### DIRECTIONS FOR THIS TASK
Omitting all pictures, copy word for word the lines from the line containing "blue_pufavizo (no. 3 from left)" through the final line of the entries.

■ ■ ■ ■ ■ ■ ■

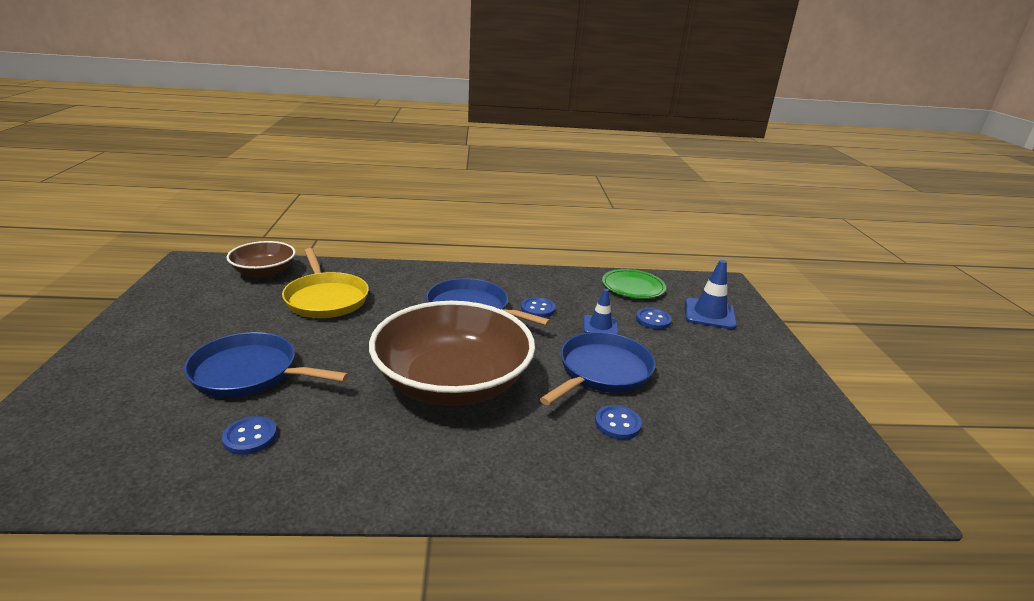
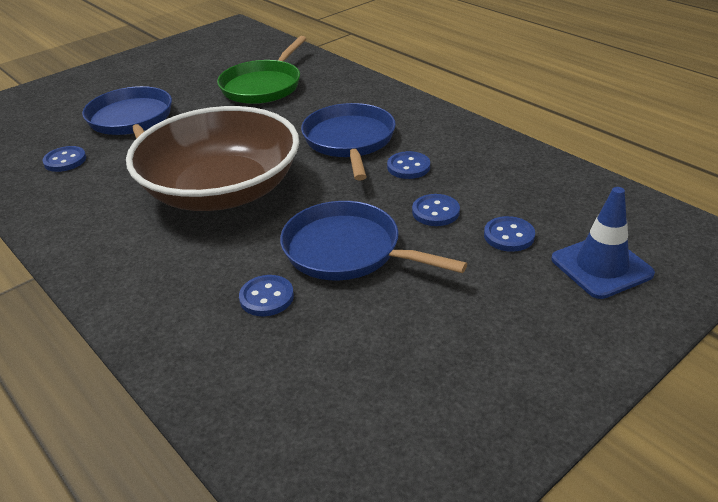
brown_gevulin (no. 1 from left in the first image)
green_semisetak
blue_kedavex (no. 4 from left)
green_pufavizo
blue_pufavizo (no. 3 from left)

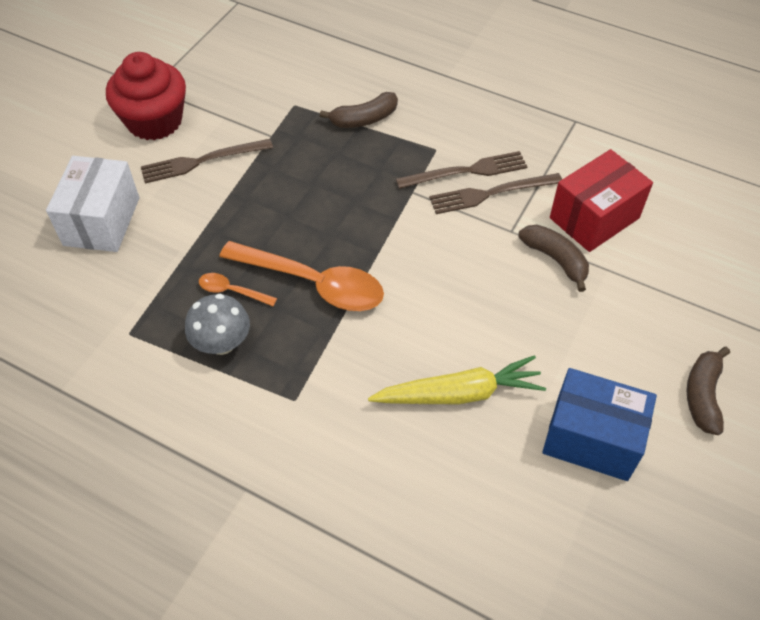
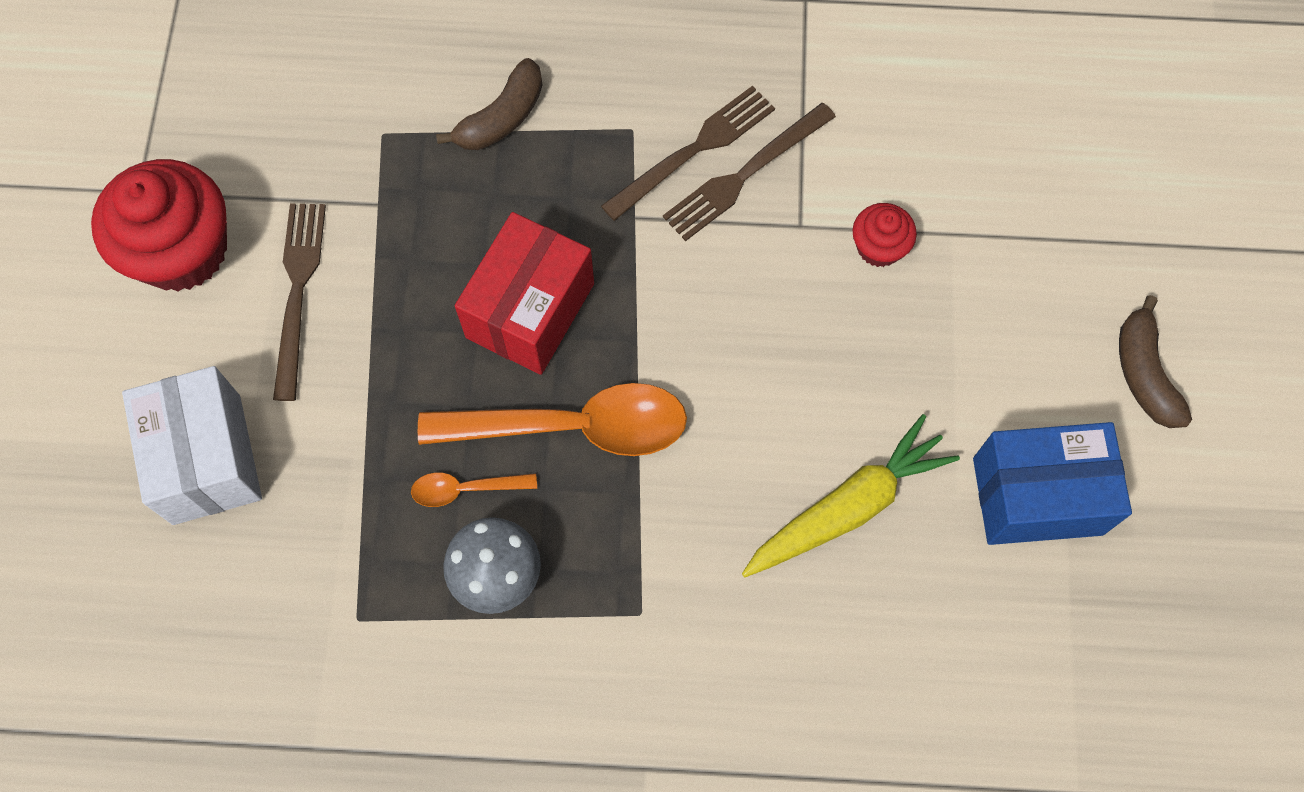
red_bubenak
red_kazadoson (no. 2 from left)
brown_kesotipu (no. 1 from left)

■ ■ ■ ■ ■ ■ ■

### RESPONSE TO THIS EXERCISE
blue_pufavizo (no. 3 from left)

red_bubenak
red_kazadoson (no. 2 from left)
brown_kesotipu (no. 1 from left)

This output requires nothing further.